BEGIN SOURCE MATERIAL

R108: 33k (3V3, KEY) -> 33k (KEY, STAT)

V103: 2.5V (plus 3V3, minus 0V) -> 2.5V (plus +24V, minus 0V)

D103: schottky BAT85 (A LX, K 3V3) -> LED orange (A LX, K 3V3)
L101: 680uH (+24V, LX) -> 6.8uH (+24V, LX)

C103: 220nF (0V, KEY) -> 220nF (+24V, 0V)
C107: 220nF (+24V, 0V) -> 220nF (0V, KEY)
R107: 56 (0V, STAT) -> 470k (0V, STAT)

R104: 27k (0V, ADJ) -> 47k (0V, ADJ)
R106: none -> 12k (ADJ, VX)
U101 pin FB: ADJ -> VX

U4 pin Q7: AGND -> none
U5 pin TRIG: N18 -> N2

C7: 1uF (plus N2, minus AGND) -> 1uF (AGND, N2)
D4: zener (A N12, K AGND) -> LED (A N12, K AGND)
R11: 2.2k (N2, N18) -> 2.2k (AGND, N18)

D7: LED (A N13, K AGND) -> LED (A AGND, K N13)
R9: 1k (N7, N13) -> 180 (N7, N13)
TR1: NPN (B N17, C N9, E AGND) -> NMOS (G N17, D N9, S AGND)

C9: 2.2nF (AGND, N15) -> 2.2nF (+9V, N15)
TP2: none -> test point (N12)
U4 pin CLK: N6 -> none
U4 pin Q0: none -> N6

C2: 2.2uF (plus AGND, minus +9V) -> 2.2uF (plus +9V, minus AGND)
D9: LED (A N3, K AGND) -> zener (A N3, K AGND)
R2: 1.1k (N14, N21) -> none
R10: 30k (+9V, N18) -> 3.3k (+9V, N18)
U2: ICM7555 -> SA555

END SOURCE MATERIAL

# TASK DIRECTIONS:
Copy each entry exactly, leaving every line as it is.

# ANSWER:
R108: 33k (3V3, KEY) -> 33k (KEY, STAT)

V103: 2.5V (plus 3V3, minus 0V) -> 2.5V (plus +24V, minus 0V)

D103: schottky BAT85 (A LX, K 3V3) -> LED orange (A LX, K 3V3)
L101: 680uH (+24V, LX) -> 6.8uH (+24V, LX)

C103: 220nF (0V, KEY) -> 220nF (+24V, 0V)
C107: 220nF (+24V, 0V) -> 220nF (0V, KEY)
R107: 56 (0V, STAT) -> 470k (0V, STAT)

R104: 27k (0V, ADJ) -> 47k (0V, ADJ)
R106: none -> 12k (ADJ, VX)
U101 pin FB: ADJ -> VX

U4 pin Q7: AGND -> none
U5 pin TRIG: N18 -> N2

C7: 1uF (plus N2, minus AGND) -> 1uF (AGND, N2)
D4: zener (A N12, K AGND) -> LED (A N12, K AGND)
R11: 2.2k (N2, N18) -> 2.2k (AGND, N18)

D7: LED (A N13, K AGND) -> LED (A AGND, K N13)
R9: 1k (N7, N13) -> 180 (N7, N13)
TR1: NPN (B N17, C N9, E AGND) -> NMOS (G N17, D N9, S AGND)

C9: 2.2nF (AGND, N15) -> 2.2nF (+9V, N15)
TP2: none -> test point (N12)
U4 pin CLK: N6 -> none
U4 pin Q0: none -> N6

C2: 2.2uF (plus AGND, minus +9V) -> 2.2uF (plus +9V, minus AGND)
D9: LED (A N3, K AGND) -> zener (A N3, K AGND)
R2: 1.1k (N14, N21) -> none
R10: 30k (+9V, N18) -> 3.3k (+9V, N18)
U2: ICM7555 -> SA555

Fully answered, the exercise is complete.